GIVEN INFORMATION: Begin

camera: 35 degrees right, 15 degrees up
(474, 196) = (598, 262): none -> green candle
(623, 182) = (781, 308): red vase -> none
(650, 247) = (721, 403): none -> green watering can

GIVEN INFORMATION: End
GIVEN INFORMATION: Begin

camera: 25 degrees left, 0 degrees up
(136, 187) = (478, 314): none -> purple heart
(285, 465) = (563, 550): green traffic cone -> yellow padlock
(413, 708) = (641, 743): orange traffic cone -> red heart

GIVEN INFORMATION: End

- WHAT YOU NEED TO DO -
The exact lines of the material above starting at the one that contains "camera: 35 degrees right, 15 degrees up" and ending at the one that contains "(650, 247) = (721, 403): none" are what to retype; leave out everything else.

- TASK RESULT -
camera: 35 degrees right, 15 degrees up
(474, 196) = (598, 262): none -> green candle
(623, 182) = (781, 308): red vase -> none
(650, 247) = (721, 403): none -> green watering can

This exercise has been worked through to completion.